What you should do:
Output nothing except the lines from the one containing "insert: linijka [biały] 243, 371" through the final line of the data, both included, typed exactly, minus the pictures.

########

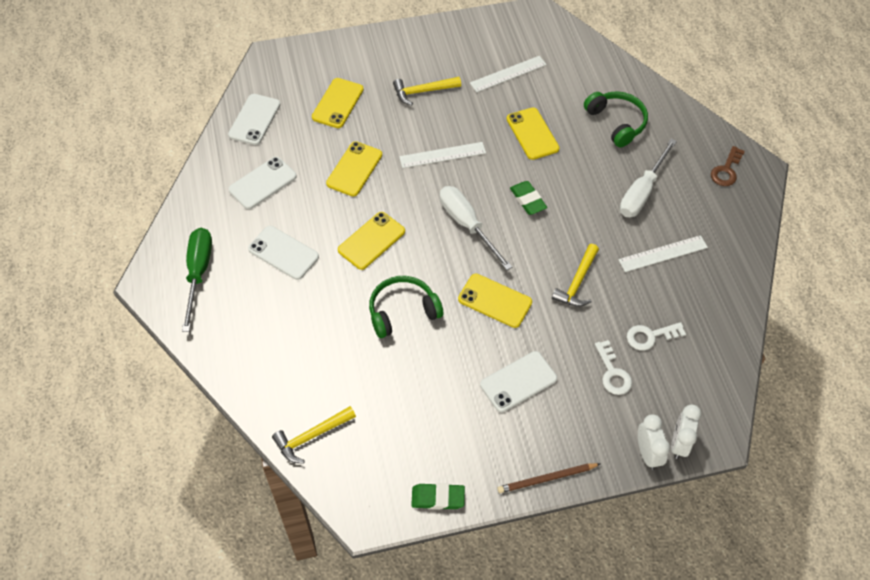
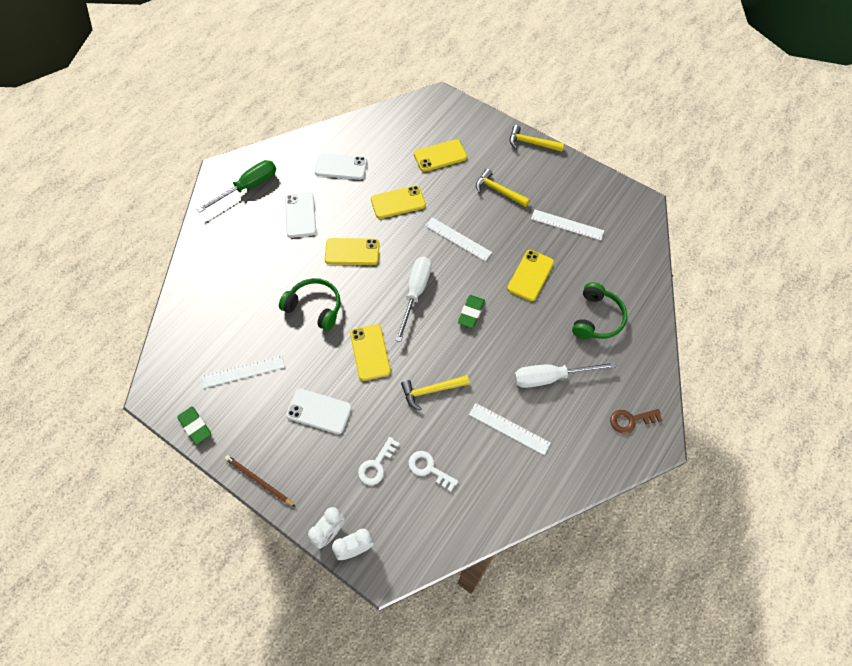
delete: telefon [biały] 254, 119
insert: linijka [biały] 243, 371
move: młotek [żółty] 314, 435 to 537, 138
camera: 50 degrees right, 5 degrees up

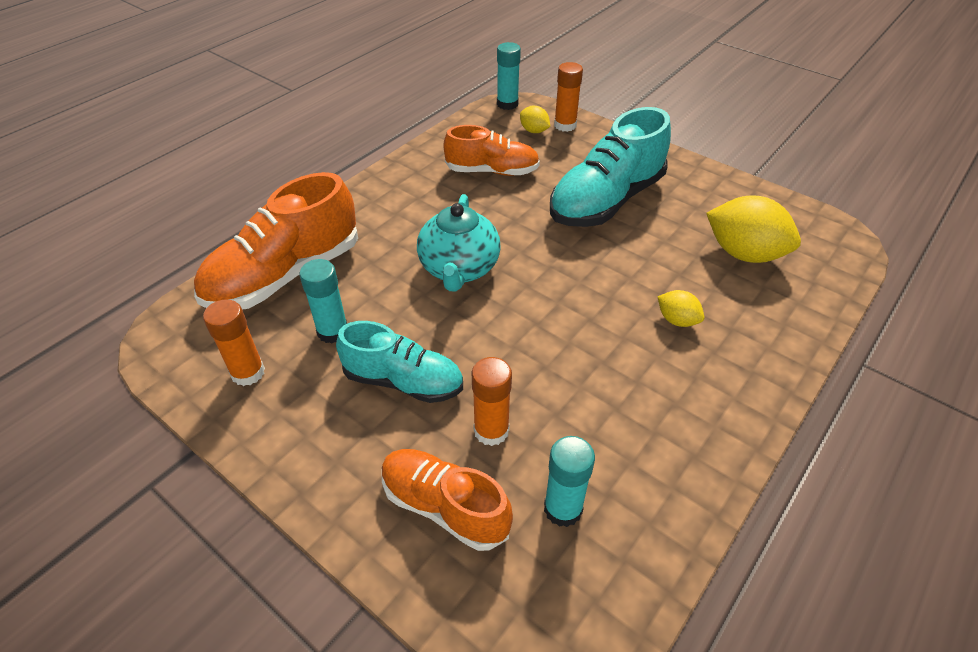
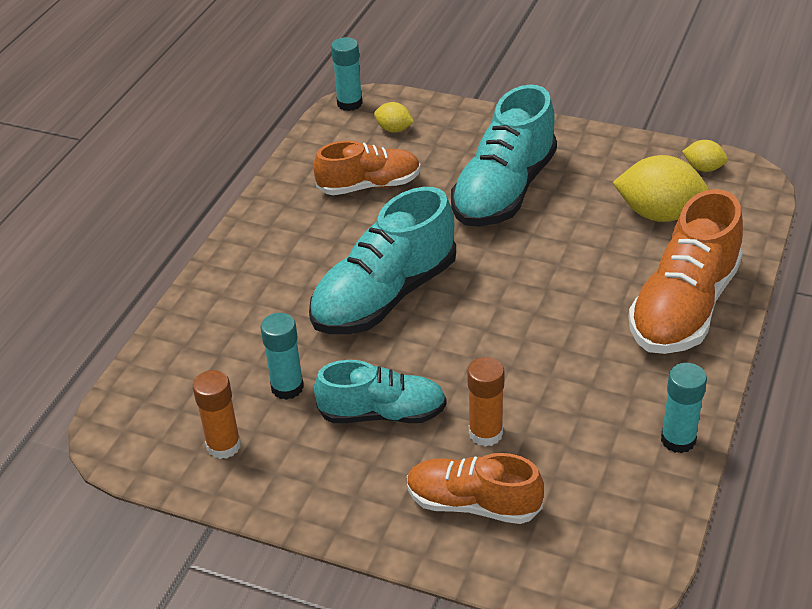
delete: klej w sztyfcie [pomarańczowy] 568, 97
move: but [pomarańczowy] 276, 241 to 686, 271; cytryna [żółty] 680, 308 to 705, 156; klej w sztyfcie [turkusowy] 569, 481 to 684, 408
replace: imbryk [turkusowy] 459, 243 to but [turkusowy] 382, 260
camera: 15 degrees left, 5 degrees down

########

Solved exercise:
insert: linijka [biały] 243, 371
move: młotek [żółty] 314, 435 to 537, 138
camera: 50 degrees right, 5 degrees up

delete: klej w sztyfcie [pomarańczowy] 568, 97
move: but [pomarańczowy] 276, 241 to 686, 271; cytryna [żółty] 680, 308 to 705, 156; klej w sztyfcie [turkusowy] 569, 481 to 684, 408
replace: imbryk [turkusowy] 459, 243 to but [turkusowy] 382, 260
camera: 15 degrees left, 5 degrees down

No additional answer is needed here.